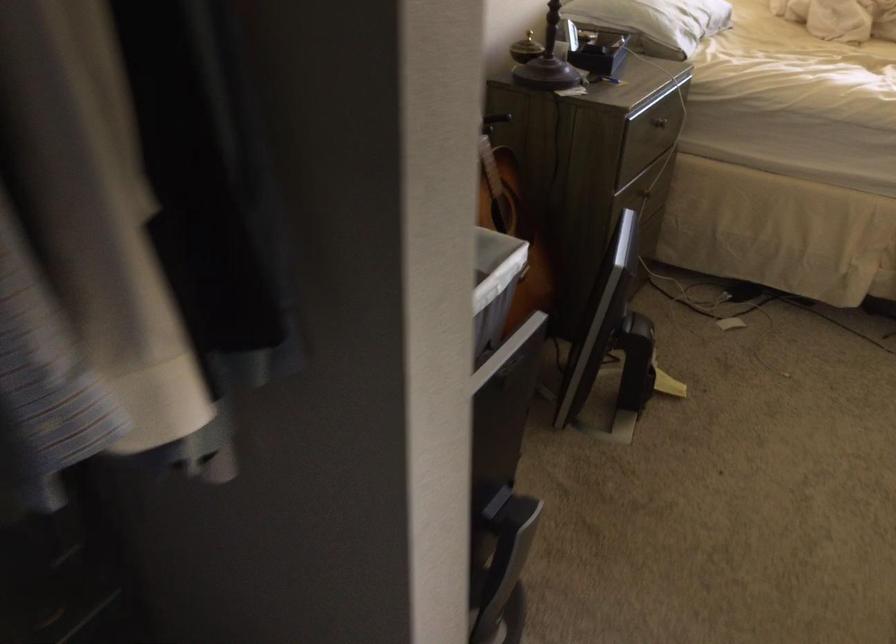
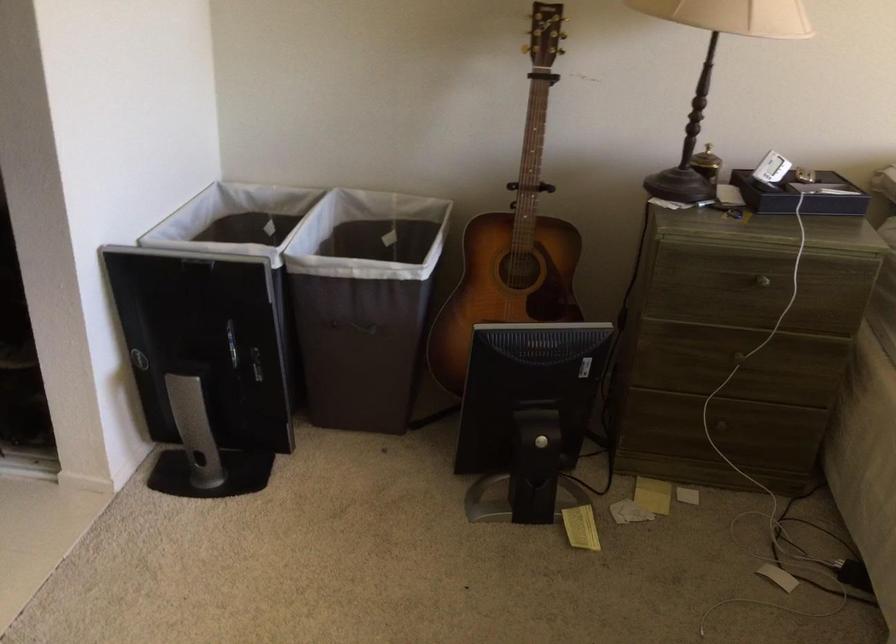
Where in the second image is the point corresponding to [665,124] from the first image?

(762, 281)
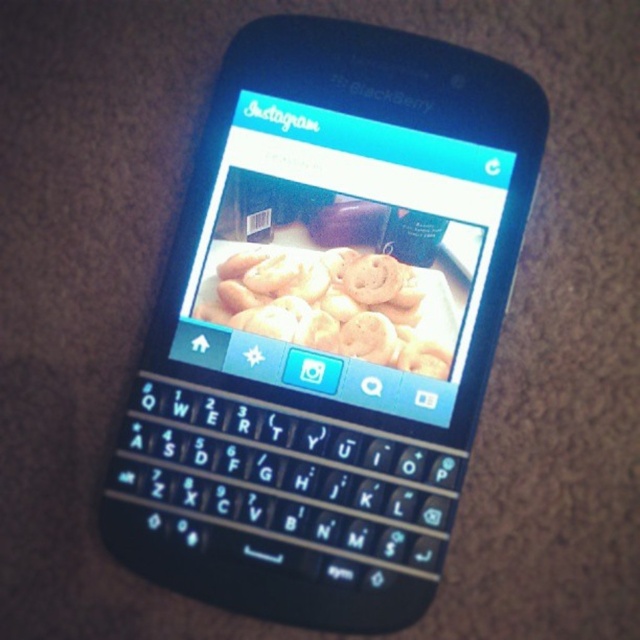
Identify the location of black plastic smartphone at center. (323, 324).

Between black plastic smartphone at center and matte plastic screen at center, which one appears on the left side from the viewer's perspective?

From the viewer's perspective, black plastic smartphone at center appears more on the left side.

At what (x,y) coordinates should I click in order to perform the action: click on black plastic smartphone at center. Please return your answer as a coordinate pair (x, y). Looking at the image, I should click on (323, 324).

Where is `black plastic smartphone at center`? This screenshot has height=640, width=640. black plastic smartphone at center is located at coordinates (323, 324).

Can you confirm if matte plastic screen at center is positioned to the left of golden matte cookies at center?

In fact, matte plastic screen at center is to the right of golden matte cookies at center.

Describe the element at coordinates (342, 257) in the screenshot. This screenshot has width=640, height=640. I see `matte plastic screen at center` at that location.

Does point (372, 323) come in front of point (390, 285)?

Yes.

Where is `matte plastic screen at center`? This screenshot has width=640, height=640. matte plastic screen at center is located at coordinates (342, 257).

Which is below, black plastic smartphone at center or golden matte cookies at center?

black plastic smartphone at center

Which is more to the left, black plastic smartphone at center or golden matte cookies at center?

Positioned to the left is black plastic smartphone at center.

The width and height of the screenshot is (640, 640). I want to click on black plastic smartphone at center, so click(x=323, y=324).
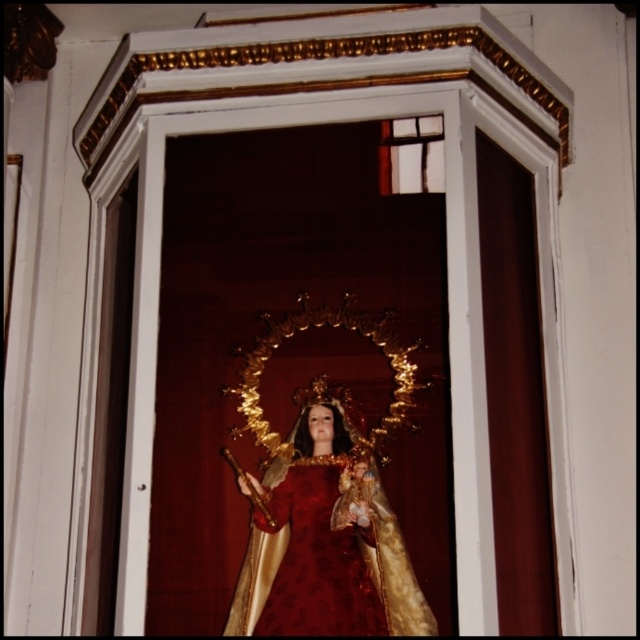
Looking at this image, you are an interior designer planning to place a new decorative item in the alcove where the velvet gold statue at center and the velvet rich red dress at center are located. The new item must be placed between them. Considering their sizes, which object should the new item be closer to?

The velvet gold statue at center is larger in size than the velvet rich red dress at center, so the new item should be placed closer to the velvet rich red dress at center to maintain balance in the alcove.

You are an art restorer examining the religious statue and its dress. You need to determine the order of the velvet gold statue at center and the velvet rich red dress at center from top to bottom. Which one is positioned higher?

The velvet gold statue at center is located above the velvet rich red dress at center, so it is positioned higher.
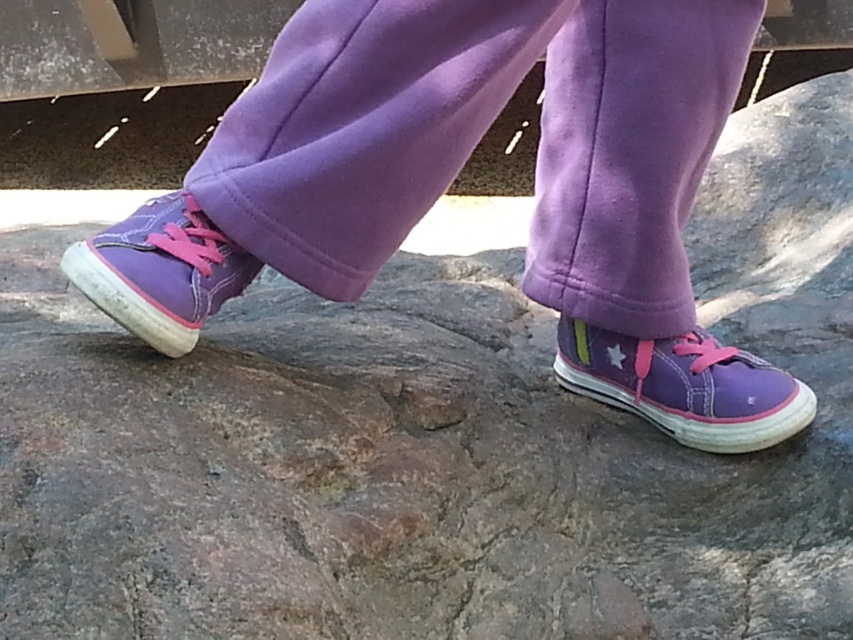
You are trying to decide which shoe to wear for a hike. You see the purple canvas shoe at center and the matte purple sneaker at center in the image. Which one has a lower height?

The purple canvas shoe at center is not as tall as the matte purple sneaker at center, so the purple canvas shoe at center has a lower height.

You are a photographer trying to capture the purple fleece pants at center in the image. Where exactly should you focus your camera to ensure the pants are in sharp focus?

You should focus your camera at point [479,138] where the purple fleece pants at center are located.

You are a fitness trainer designing an obstacle course. You need to place a small obstacle between the purple fleece pants at center and the matte purple sneaker at center. What is the minimum width the obstacle should be to fit between them?

The distance between the purple fleece pants at center and the matte purple sneaker at center is 9.95 inches, so the obstacle should be at least 9.95 inches wide to fit between them.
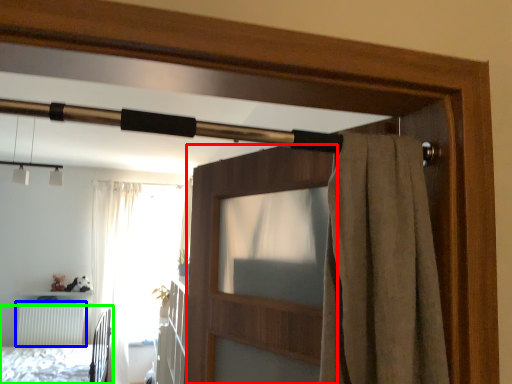
Question: Considering the real-world distances, which object is closest to screen door (highlighted by a red box)? radiator (highlighted by a blue box) or bed (highlighted by a green box).

Choices:
 (A) radiator
 (B) bed

Answer: (B)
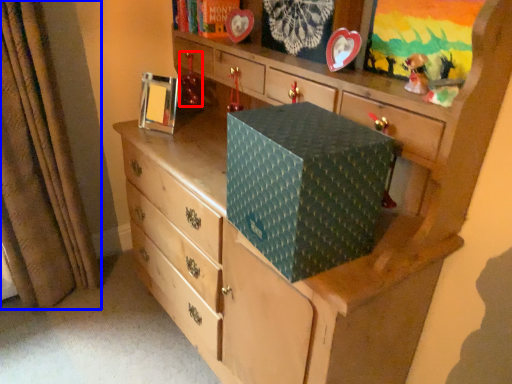
Question: Which object appears closest to the camera in this image, toy (highlighted by a red box) or curtain (highlighted by a blue box)?

Choices:
 (A) toy
 (B) curtain

Answer: (B)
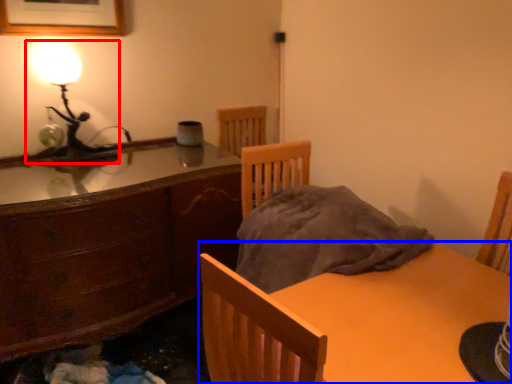
Question: Which object appears closest to the camera in this image, lamp (highlighted by a red box) or table (highlighted by a blue box)?

Choices:
 (A) lamp
 (B) table

Answer: (B)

______

• [TASK TO COMPLETE]:
Copy every line of the rows above word for word, omitting the pictures.

• [TASK RESPONSE]:
Where in the second image is the point corresponding to [665,124] from the first image?

(762, 281)
Identify the location of black plastic smartphone at center. (323, 324).

Between black plastic smartphone at center and matte plastic screen at center, which one appears on the left side from the viewer's perspective?

From the viewer's perspective, black plastic smartphone at center appears more on the left side.

At what (x,y) coordinates should I click in order to perform the action: click on black plastic smartphone at center. Please return your answer as a coordinate pair (x, y). Looking at the image, I should click on (323, 324).

Where is `black plastic smartphone at center`? This screenshot has height=640, width=640. black plastic smartphone at center is located at coordinates (323, 324).

Can you confirm if matte plastic screen at center is positioned to the left of golden matte cookies at center?

In fact, matte plastic screen at center is to the right of golden matte cookies at center.

Describe the element at coordinates (342, 257) in the screenshot. This screenshot has width=640, height=640. I see `matte plastic screen at center` at that location.

Does point (372, 323) come in front of point (390, 285)?

Yes.

Where is `matte plastic screen at center`? This screenshot has width=640, height=640. matte plastic screen at center is located at coordinates (342, 257).

Which is below, black plastic smartphone at center or golden matte cookies at center?

black plastic smartphone at center

Which is more to the left, black plastic smartphone at center or golden matte cookies at center?

Positioned to the left is black plastic smartphone at center.

The width and height of the screenshot is (640, 640). I want to click on black plastic smartphone at center, so click(x=323, y=324).
Looking at this image, you are an interior designer planning to place a new decorative item in the alcove where the velvet gold statue at center and the velvet rich red dress at center are located. The new item must be placed between them. Considering their sizes, which object should the new item be closer to?

The velvet gold statue at center is larger in size than the velvet rich red dress at center, so the new item should be placed closer to the velvet rich red dress at center to maintain balance in the alcove.

You are an art restorer examining the religious statue and its dress. You need to determine the order of the velvet gold statue at center and the velvet rich red dress at center from top to bottom. Which one is positioned higher?

The velvet gold statue at center is located above the velvet rich red dress at center, so it is positioned higher.
You are trying to decide which shoe to wear for a hike. You see the purple canvas shoe at center and the matte purple sneaker at center in the image. Which one has a lower height?

The purple canvas shoe at center is not as tall as the matte purple sneaker at center, so the purple canvas shoe at center has a lower height.

You are a photographer trying to capture the purple fleece pants at center in the image. Where exactly should you focus your camera to ensure the pants are in sharp focus?

You should focus your camera at point [479,138] where the purple fleece pants at center are located.

You are a fitness trainer designing an obstacle course. You need to place a small obstacle between the purple fleece pants at center and the matte purple sneaker at center. What is the minimum width the obstacle should be to fit between them?

The distance between the purple fleece pants at center and the matte purple sneaker at center is 9.95 inches, so the obstacle should be at least 9.95 inches wide to fit between them.
Question: Considering the real-world distances, which object is closest to screen door (highlighted by a red box)? radiator (highlighted by a blue box) or bed (highlighted by a green box).

Choices:
 (A) radiator
 (B) bed

Answer: (B)
Question: Which object appears closest to the camera in this image, toy (highlighted by a red box) or curtain (highlighted by a blue box)?

Choices:
 (A) toy
 (B) curtain

Answer: (B)
Question: Which object appears closest to the camera in this image, lamp (highlighted by a red box) or table (highlighted by a blue box)?

Choices:
 (A) lamp
 (B) table

Answer: (B)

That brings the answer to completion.